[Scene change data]
+===+

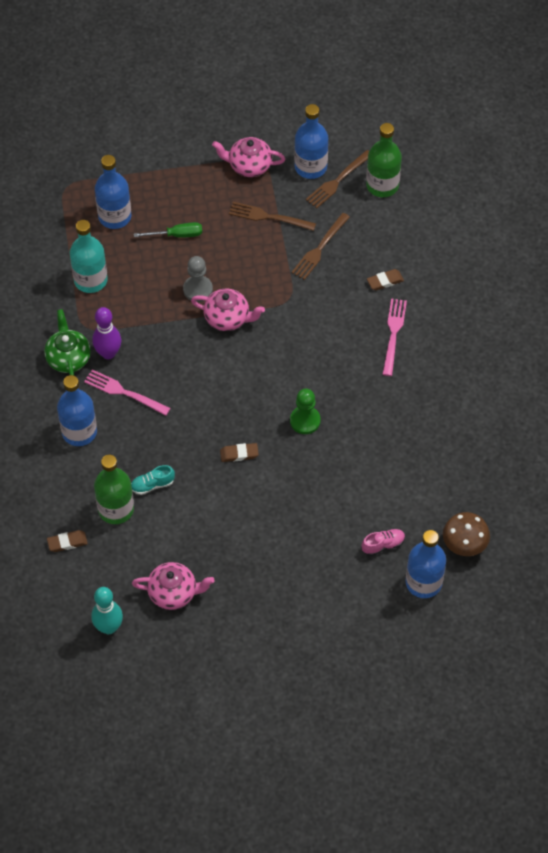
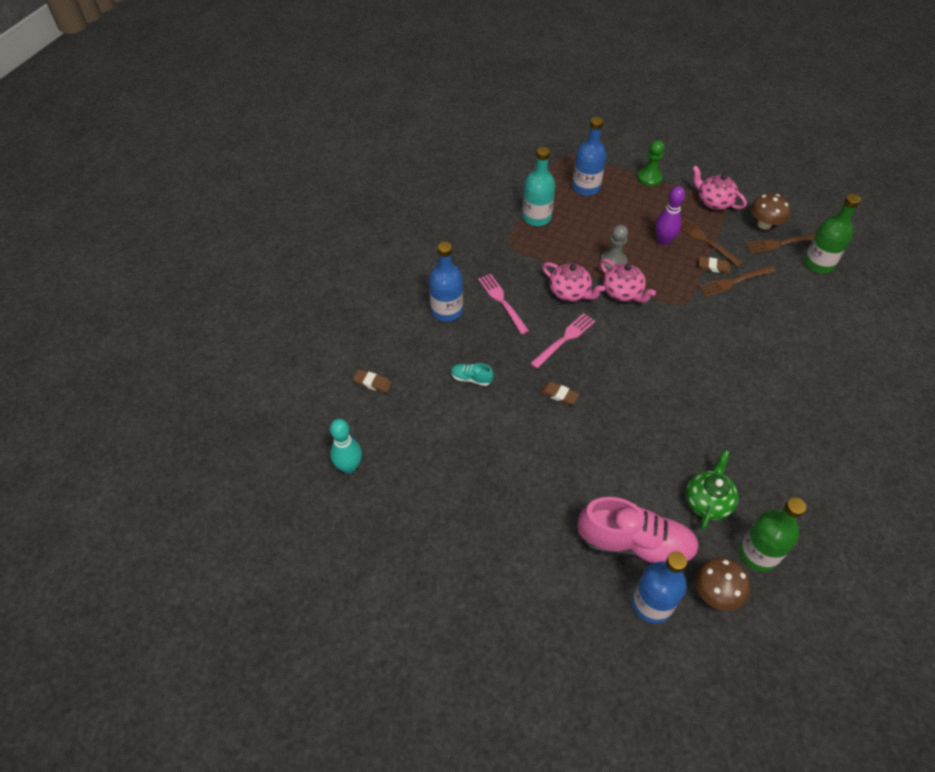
camera: 35 degrees right, 5 degrees down
green teapot [44,309,91,375] -> green teapot moved to [686,450,739,530]
purple bowling pin [92,307,121,359] -> purple bowling pin moved to [655,186,685,245]
green bottle [94,455,134,524] -> green bottle moved to [739,497,806,572]
pink teapot [132,562,215,610] -> pink teapot moved to [542,262,605,302]
green screwdriver [134,222,202,238] -> none
green pawn [290,389,321,434] -> green pawn moved to [637,140,665,186]
blue bottle [294,104,328,179] -> brown mushroom [751,193,790,230]
pink shoe [362,529,405,556] -> pink shoe [577,497,699,565], size x2.37
brown eraser [367,269,404,290] -> brown eraser moved to [699,257,731,274]
pink fork [382,299,407,376] -> pink fork moved to [530,313,595,369]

+===+

[WORK TO BE COMPLETED]
Write out each entry again exactly, and skip the pictures.

[SOLUTION FOR THIS EXERCISE]
camera: 35 degrees right, 5 degrees down
green teapot [44,309,91,375] -> green teapot moved to [686,450,739,530]
purple bowling pin [92,307,121,359] -> purple bowling pin moved to [655,186,685,245]
green bottle [94,455,134,524] -> green bottle moved to [739,497,806,572]
pink teapot [132,562,215,610] -> pink teapot moved to [542,262,605,302]
green screwdriver [134,222,202,238] -> none
green pawn [290,389,321,434] -> green pawn moved to [637,140,665,186]
blue bottle [294,104,328,179] -> brown mushroom [751,193,790,230]
pink shoe [362,529,405,556] -> pink shoe [577,497,699,565], size x2.37
brown eraser [367,269,404,290] -> brown eraser moved to [699,257,731,274]
pink fork [382,299,407,376] -> pink fork moved to [530,313,595,369]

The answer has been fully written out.